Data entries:

---

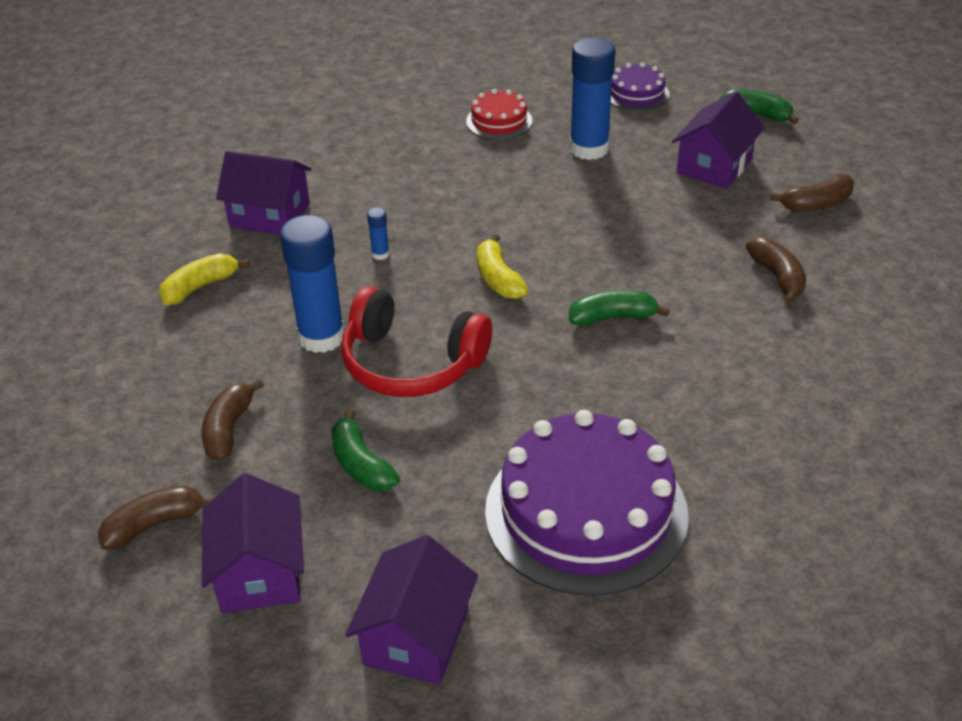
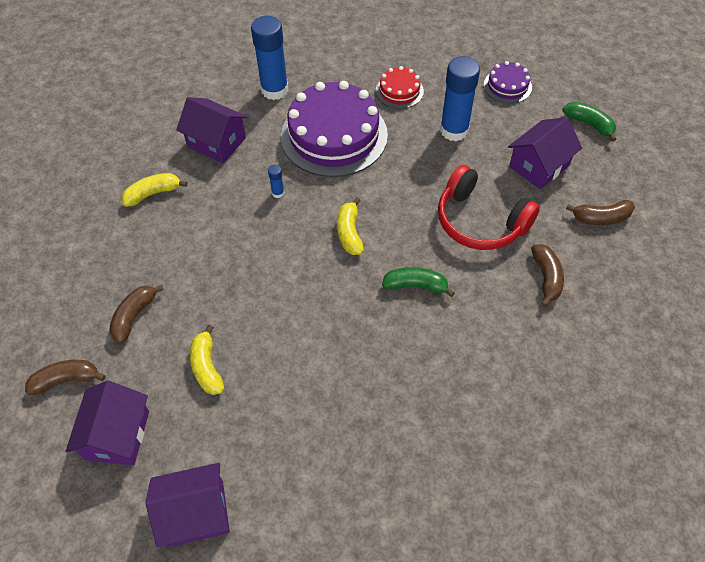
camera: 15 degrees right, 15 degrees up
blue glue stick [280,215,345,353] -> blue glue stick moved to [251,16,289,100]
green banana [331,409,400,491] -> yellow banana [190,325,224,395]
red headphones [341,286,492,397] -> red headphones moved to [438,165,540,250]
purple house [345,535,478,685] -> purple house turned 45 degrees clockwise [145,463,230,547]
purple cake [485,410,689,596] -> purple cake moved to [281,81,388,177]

---

### YOUR INSTRUCTIONS
Nothing but the lines from the one containing "blue glue stick [280,215,345,353]" to the end of the entries belongs in the answer, and each must match exactly.

### TASK OUTPUT
blue glue stick [280,215,345,353] -> blue glue stick moved to [251,16,289,100]
green banana [331,409,400,491] -> yellow banana [190,325,224,395]
red headphones [341,286,492,397] -> red headphones moved to [438,165,540,250]
purple house [345,535,478,685] -> purple house turned 45 degrees clockwise [145,463,230,547]
purple cake [485,410,689,596] -> purple cake moved to [281,81,388,177]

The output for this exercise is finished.